→ **Exercise goal**: Look through the listing for the word "light". Copy each line that has it.

[Task inputs Boundary: Start]

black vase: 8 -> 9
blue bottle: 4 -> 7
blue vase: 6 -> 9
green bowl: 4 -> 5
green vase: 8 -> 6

[Task inputs Boundary: End]
[Task inputs Boundary: Start]

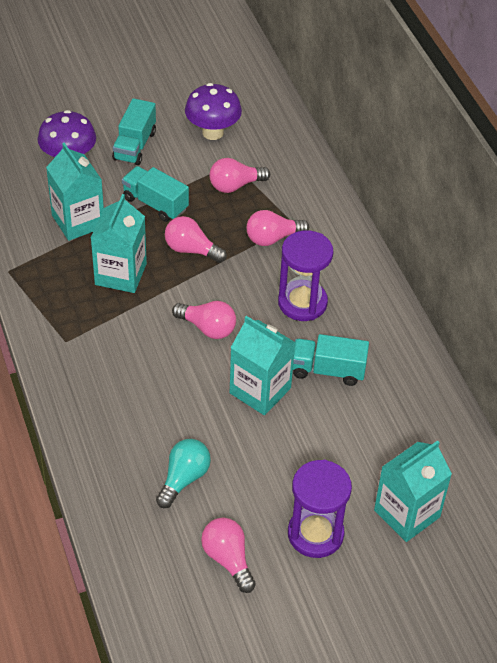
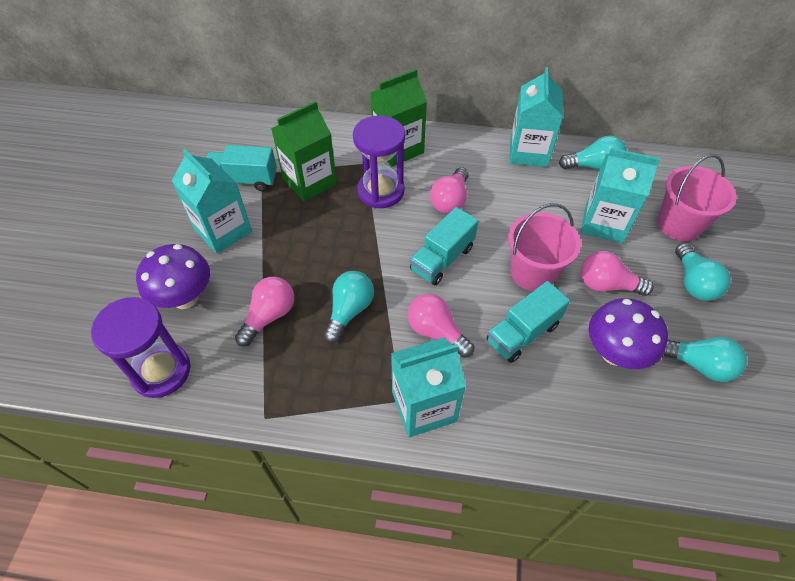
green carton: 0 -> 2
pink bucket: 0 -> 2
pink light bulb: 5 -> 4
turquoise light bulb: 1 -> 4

[Task inputs Boundary: End]

→ **Task solution**:
pink light bulb: 5 -> 4
turquoise light bulb: 1 -> 4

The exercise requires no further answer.